Difference listings

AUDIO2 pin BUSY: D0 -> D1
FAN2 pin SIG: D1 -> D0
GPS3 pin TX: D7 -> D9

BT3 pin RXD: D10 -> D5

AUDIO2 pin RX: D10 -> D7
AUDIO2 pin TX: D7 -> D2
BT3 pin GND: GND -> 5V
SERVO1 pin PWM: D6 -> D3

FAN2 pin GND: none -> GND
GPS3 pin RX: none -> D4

■ **What the exercise asks**
Your answer should be the lines from the one containing "AUDIO2 pin TX: D7 -> D2" through the last line of the records, repeated exactly and with nothing added.

■ **Answer area**
AUDIO2 pin TX: D7 -> D2
BT3 pin GND: GND -> 5V
SERVO1 pin PWM: D6 -> D3

FAN2 pin GND: none -> GND
GPS3 pin RX: none -> D4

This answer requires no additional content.